(Dataset excerpts)
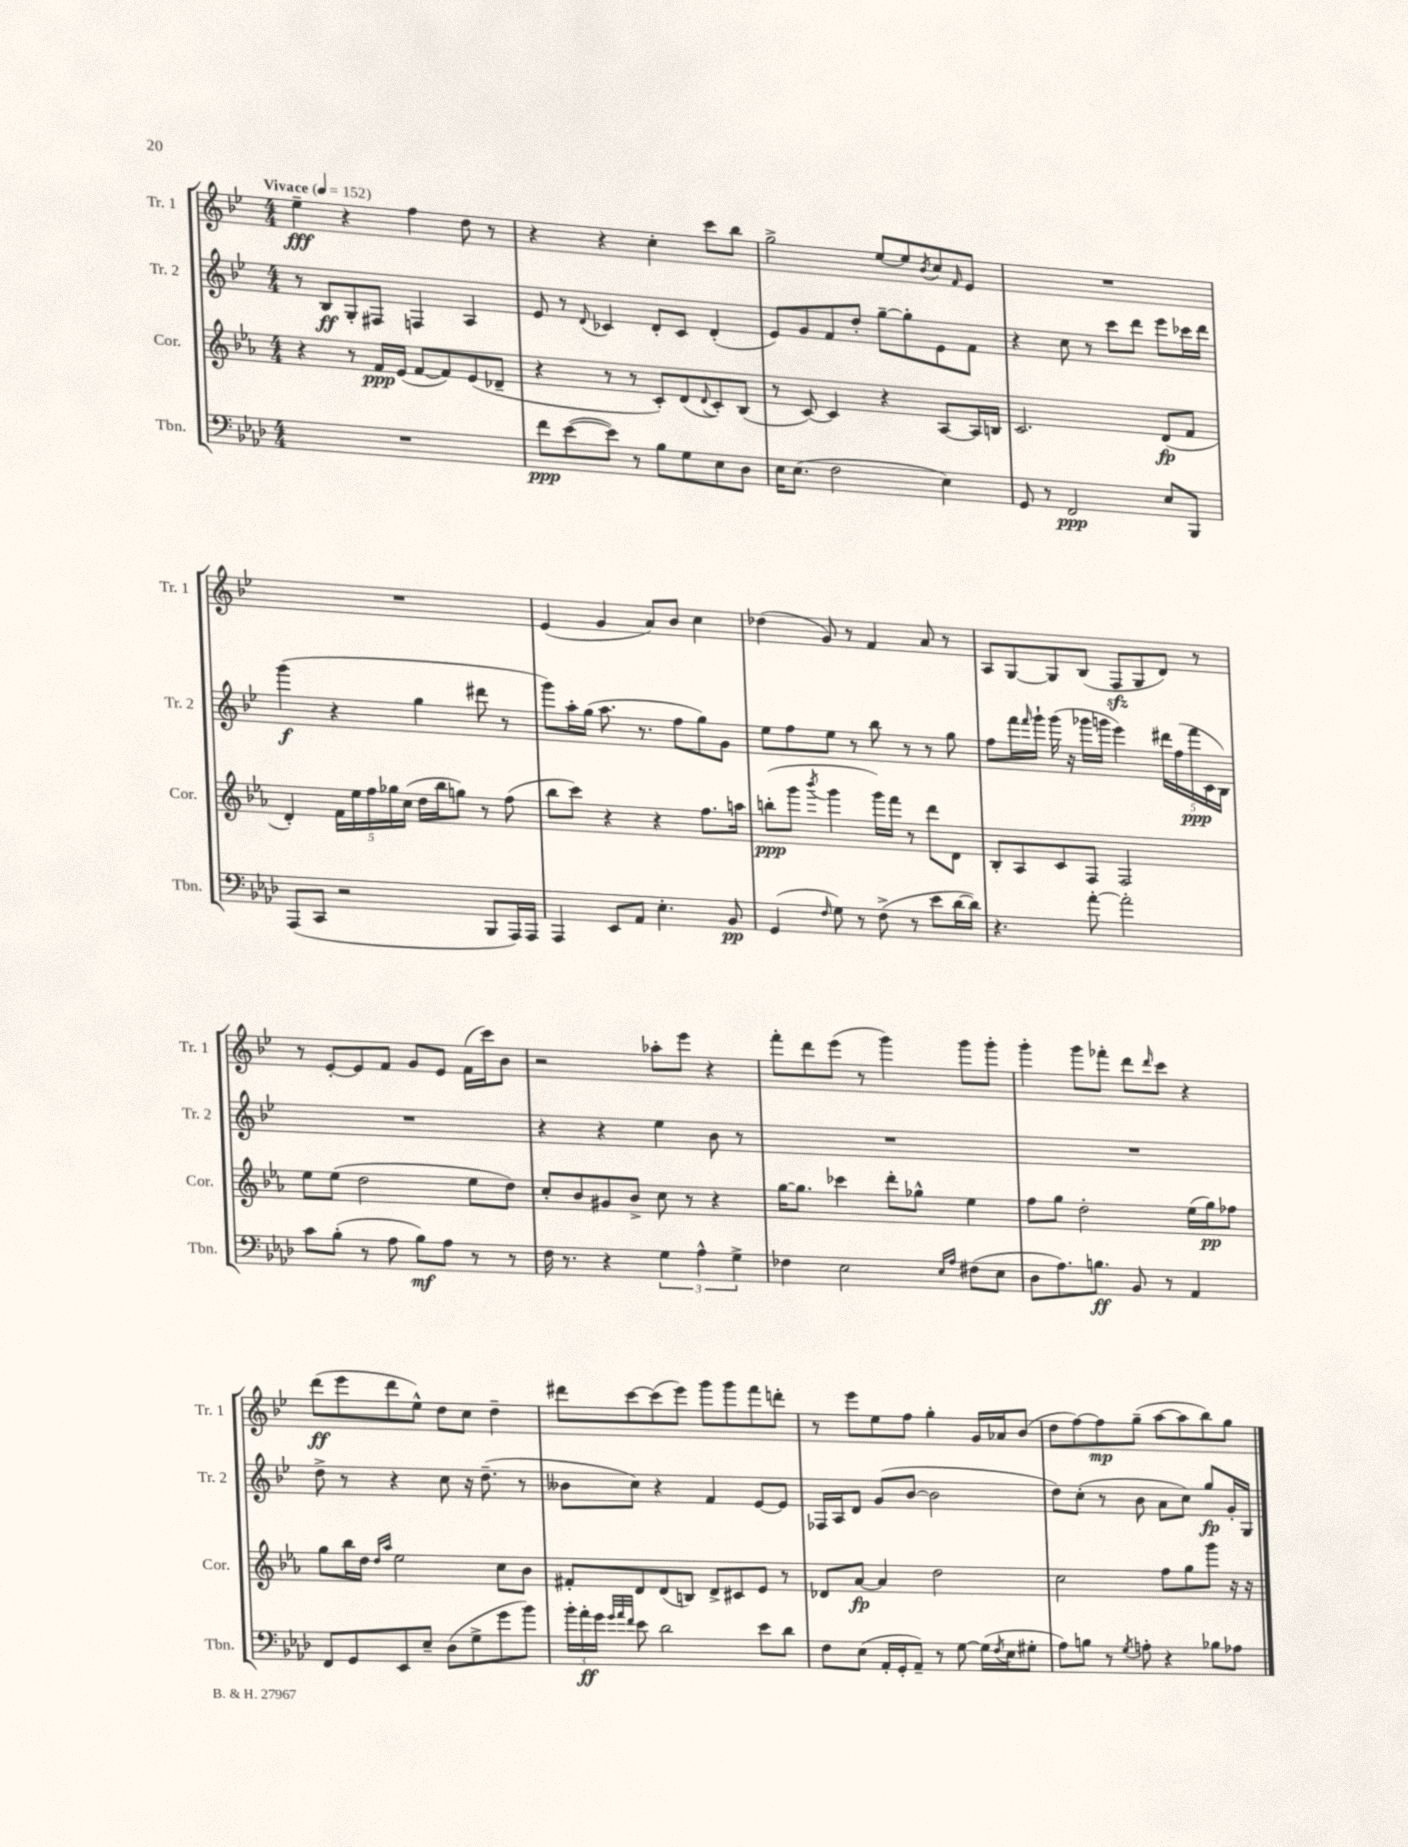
<<
\new StaffGroup <<
\new Staff = "s0" \with { instrumentName = "Tr. 1" shortInstrumentName = "Tr. 1" } {
    \clef treble \key bes \major \numericTimeSignature \time 4/4 \tempo "Vivace" 4 = 152
    ees''4--\fff r4 f''4 d''8 r8 |
    r4 r4 c''4-. c'''8 bes''8 |
    g''2-> ees''8~ ees''8 \acciaccatura { bes'8 } c''8 \grace { f'16 } ees'8 |
    R1 |
    R1 |
    ees'4( g'4 a'8) bes'8 c''4 |
    des''4( g'8) r8 f'4 a'8 r8 |
    a8 g8~ g8 bes8( f8\sfz g8 d'8) r8 |
    r8 ees'8~-. ees'8 f'8 g'8 ees'8 f'16( c'''16) bes'8 |
    r2 aes''8-. ees'''8 r4 |
    f'''8-. d'''8 ees'''8( r8 g'''4) g'''8 g'''8-. |
    g'''4-. g'''8 fes'''8-. d'''8 \grace { d'''16 } c'''8 r4 |
    d'''8\ff( ees'''8 d'''8 ees''8-^) d''8 c''8 d''4-- |
    dis'''8 c'''8~ c'''8( ees'''8) g'''8 g'''8 f'''8 d'''8-. |
    r8 ees'''8 ees''8 f''8 g''4-. g'16 aes'16 bes'8( |
    d''8 f''8~) f''8\mp g''8--( a''8~ a''8 bes''8) g''8 \bar "|." |
}
\new Staff = "s1" \with { instrumentName = "Tr. 2" shortInstrumentName = "Tr. 2" } {
    \clef treble \key bes \major \numericTimeSignature \time 4/4
    r8 bes8\ff g8-. fis8 f4 a4 |
    ees'8 r8 \appoggiatura { d'8 } ces'4 d'8-. ces'8 d'4-.( |
    ees'8) g'8 f'8 d''8-. g''8~-- g''8-. ees'8 f'8 |
    r4 c''8 r8 c'''8 d'''8 ees'''8 ces'''16 d'''16 |
    g'''4\f( r4 g''4 dis'''8 r8 |
    g'''8) a''16-. g''16( a''8. r8. f''8 g''8) g'8 |
    ees''8 f''8 ees''8 r8 bes''8 r8 r8 g''8 |
    f''8 f'''16 \grace { f'''16 } g'''16-! g'''16( r16 ges'''16 g'''16 ees'''4) \tuplet 5/4 { dis'''16 f''16( f'''16\ppp c'16 bes16) } |
    R1 |
    r4 r4 ees''4 bes'8 r8 |
    R1 |
    R1 |
    d''8-> r8 r4 c''8 r16 d''8.--( r8 |
    beses'8 c''8) r4 f'4 ees'8~ ees'8 |
    fes16 a16 d'8 g'8( bes'8~ bes'2 |
    d''8) c''8-.( r8 bes'8 a'8 c''8) g''8\fp g'16-. g16 \bar "|." |
}
\new Staff = "s2" \with { instrumentName = "Cor." shortInstrumentName = "Cor." } {
    \clef treble \key ees \major \numericTimeSignature \time 4/4
    r4 r8 f'16\ppp ees'16( f'8~ f'8) ees'8( des'8-- |
    r4 r8 r8 c'8-.) d'8( \appoggiatura { d'8 } c'8-.) bes8( |
    r8 c'8~) c'4 r4 aes8~ aes16 b16 |
    c'2. d'8\fp( f'8 |
    d'4-.) \tuplet 5/4 { f'16 ees''16 f''16 ges''16 c''16( } d''16 bes''16 g''8) r8 f''8( |
    bes''8 c'''8) r4 r4 f''8. a''16 |
    b''8-.\ppp( g'''8 \acciaccatura { bes'''8 } g'''4 g'''16) f'''16 r8 d'''8 d'8 |
    bes8-. aes8 c'8 f8 f2 |
    ees''8 ees''8( d''2 ees''8 d''8) |
    c''8-. bes'8 gis'8 bes'8-> c''8 r8 r4 |
    g''16~ g''8. ces'''4 d'''8-. ges''8-^ ees''4 |
    f''8 g''8 d''2-. ees''16( g''16\pp) fes''8 |
    g''8 bes''16 d''16 \grace { d''16 aes''16 } ees''2 c''8 bes'8 |
    fis'8-. d'8 d'8( b8) d'8-> cis'8 ees'8 r8 |
    des'8 aes'8~\fp aes'4 d''2 |
    c''2 f''8 g''8 g'''8 r16 r16 \bar "|." |
}
\new Staff = "s3" \with { instrumentName = "Tbn." shortInstrumentName = "Tbn." } {
    \clef bass \key aes \major \numericTimeSignature \time 4/4
    R1 |
    f'8\ppp ees'8~( ees'8) r8 bes8 g8 ees8 des8 |
    ees16 ees8.( f2 ees4) |
    g,8 r8 f,2\ppp ees8 bes,,8 |
    aes,,8( c,8 r2 bes,,8 aes,,16) aes,,16 |
    aes,,4 ees,8 aes,8 ees4.-. bes,8\pp |
    g,4( \grace { f16 } g8) r8 f8->( r8 ees'8 des'16~ des'16) |
    r4. aes'8~-. aes'2-. |
    c'8 bes8-.( r8 aes8 bes8\mf) aes8 r8 r8 |
    f16 r8. r4 \tuplet 3/2 { g4 aes4-^ g4-> } |
    fes4 ees2 \grace { ees16 aes16 } fis8( ees8 |
    des8 aes8.) b8.\ff bes,8 r8 aes,4 |
    f,8 g,8 ees,8 ees8-- des8( g8-> g'8 bes'8) |
    \tuplet 3/2 { bes'16-. aes'16-.\ff g'16 } \grace { g'32 aes'32 f'32 } ees'8 des'2 ees'8 des'8 |
    f8 ees8( aes,16-. g,16-. aes,8--) r8 g8~ g16( \acciaccatura { f8 } ees16 gis8-. |
    aes8) b8 r8 \acciaccatura { g8 } a8-. r4 bes8 aes8 \bar "|." |
}
>>
>>
\layout { \context { \Score \remove "Bar_number_engraver" } }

*TASK PROMPT:* Copy out the rows above word for word, with every line kept as it is. Don't include the pictures in your answer.

*EXERCISE OUTPUT:*
<<
\new StaffGroup <<
\new Staff = "s0" \with { instrumentName = "Tr. 1" shortInstrumentName = "Tr. 1" } {
    \clef treble \key bes \major \numericTimeSignature \time 4/4 \tempo "Vivace" 4 = 152
    ees''4--\fff r4 f''4 d''8 r8 |
    r4 r4 c''4-. c'''8 bes''8 |
    g''2-> ees''8~ ees''8 \acciaccatura { bes'8 } c''8 \grace { f'16 } ees'8 |
    R1 |
    R1 |
    ees'4( g'4 a'8) bes'8 c''4 |
    des''4( g'8) r8 f'4 a'8 r8 |
    a8 g8~ g8 bes8( f8\sfz g8 d'8) r8 |
    r8 ees'8~-. ees'8 f'8 g'8 ees'8 f'16( c'''16) bes'8 |
    r2 aes''8-. ees'''8 r4 |
    f'''8-. d'''8 ees'''8( r8 g'''4) g'''8 g'''8-. |
    g'''4-. g'''8 fes'''8-. d'''8 \grace { d'''16 } c'''8 r4 |
    d'''8\ff( ees'''8 d'''8 ees''8-^) d''8 c''8 d''4-- |
    dis'''8 c'''8~ c'''8( ees'''8) g'''8 g'''8 f'''8 d'''8-. |
    r8 ees'''8 ees''8 f''8 g''4-. g'16 aes'16 bes'8( |
    d''8 f''8~) f''8\mp g''8--( a''8~ a''8 bes''8) g''8 \bar "|." |
}
\new Staff = "s1" \with { instrumentName = "Tr. 2" shortInstrumentName = "Tr. 2" } {
    \clef treble \key bes \major \numericTimeSignature \time 4/4
    r8 bes8\ff g8-. fis8 f4 a4 |
    ees'8 r8 \appoggiatura { d'8 } ces'4 d'8-. ces'8 d'4-.( |
    ees'8) g'8 f'8 d''8-. g''8~-- g''8-. ees'8 f'8 |
    r4 c''8 r8 c'''8 d'''8 ees'''8 ces'''16 d'''16 |
    g'''4\f( r4 g''4 dis'''8 r8 |
    g'''8) a''16-. g''16( a''8. r8. f''8 g''8) g'8 |
    ees''8 f''8 ees''8 r8 bes''8 r8 r8 g''8 |
    f''8 f'''16 \grace { f'''16 } g'''16-! g'''16( r16 ges'''16 g'''16 ees'''4) \tuplet 5/4 { dis'''16 f''16( f'''16\ppp c'16 bes16) } |
    R1 |
    r4 r4 ees''4 bes'8 r8 |
    R1 |
    R1 |
    d''8-> r8 r4 c''8 r16 d''8.--( r8 |
    beses'8 c''8) r4 f'4 ees'8~ ees'8 |
    fes16 a16 d'8 g'8( bes'8~ bes'2 |
    d''8) c''8-.( r8 bes'8 a'8 c''8) g''8\fp g'16-. g16 \bar "|." |
}
\new Staff = "s2" \with { instrumentName = "Cor." shortInstrumentName = "Cor." } {
    \clef treble \key ees \major \numericTimeSignature \time 4/4
    r4 r8 f'16\ppp ees'16( f'8~ f'8) ees'8( des'8-- |
    r4 r8 r8 c'8-.) d'8( \appoggiatura { d'8 } c'8-.) bes8( |
    r8 c'8~) c'4 r4 aes8~ aes16 b16 |
    c'2. d'8\fp( f'8 |
    d'4-.) \tuplet 5/4 { f'16 ees''16 f''16 ges''16 c''16( } d''16 bes''16 g''8) r8 f''8( |
    bes''8 c'''8) r4 r4 f''8. a''16 |
    b''8-.\ppp( g'''8 \acciaccatura { bes'''8 } g'''4 g'''16) f'''16 r8 d'''8 d'8 |
    bes8-. aes8 c'8 f8 f2 |
    ees''8 ees''8( d''2 ees''8 d''8) |
    c''8-. bes'8 gis'8 bes'8-> c''8 r8 r4 |
    g''16~ g''8. ces'''4 d'''8-. ges''8-^ ees''4 |
    f''8 g''8 d''2-. ees''16( g''16\pp) fes''8 |
    g''8 bes''16 d''16 \grace { d''16 aes''16 } ees''2 c''8 bes'8 |
    fis'8-. d'8 d'8( b8) d'8-> cis'8 ees'8 r8 |
    des'8 aes'8~\fp aes'4 d''2 |
    c''2 f''8 g''8 g'''8 r16 r16 \bar "|." |
}
\new Staff = "s3" \with { instrumentName = "Tbn." shortInstrumentName = "Tbn." } {
    \clef bass \key aes \major \numericTimeSignature \time 4/4
    R1 |
    f'8\ppp ees'8~( ees'8) r8 bes8 g8 ees8 des8 |
    ees16 ees8.( f2 ees4) |
    g,8 r8 f,2\ppp ees8 bes,,8 |
    aes,,8( c,8 r2 bes,,8 aes,,16) aes,,16 |
    aes,,4 ees,8 aes,8 ees4.-. bes,8\pp |
    g,4( \grace { f16 } g8) r8 f8->( r8 ees'8 des'16~ des'16) |
    r4. aes'8~-. aes'2-. |
    c'8 bes8-.( r8 aes8 bes8\mf) aes8 r8 r8 |
    f16 r8. r4 \tuplet 3/2 { g4 aes4-^ g4-> } |
    fes4 ees2 \grace { ees16 aes16 } fis8( ees8 |
    des8 aes8.) b8.\ff bes,8 r8 aes,4 |
    f,8 g,8 ees,8 ees8-- des8( g8-> g'8 bes'8) |
    \tuplet 3/2 { bes'16-. aes'16-.\ff g'16 } \grace { g'32 aes'32 f'32 } ees'8 des'2 ees'8 des'8 |
    f8 ees8( aes,16-. g,16-. aes,8--) r8 g8~ g16( \acciaccatura { f8 } ees16 gis8-. |
    aes8) b8 r8 \acciaccatura { g8 } a8-. r4 bes8 aes8 \bar "|." |
}
>>
>>
\layout { \context { \Score \remove "Bar_number_engraver" } }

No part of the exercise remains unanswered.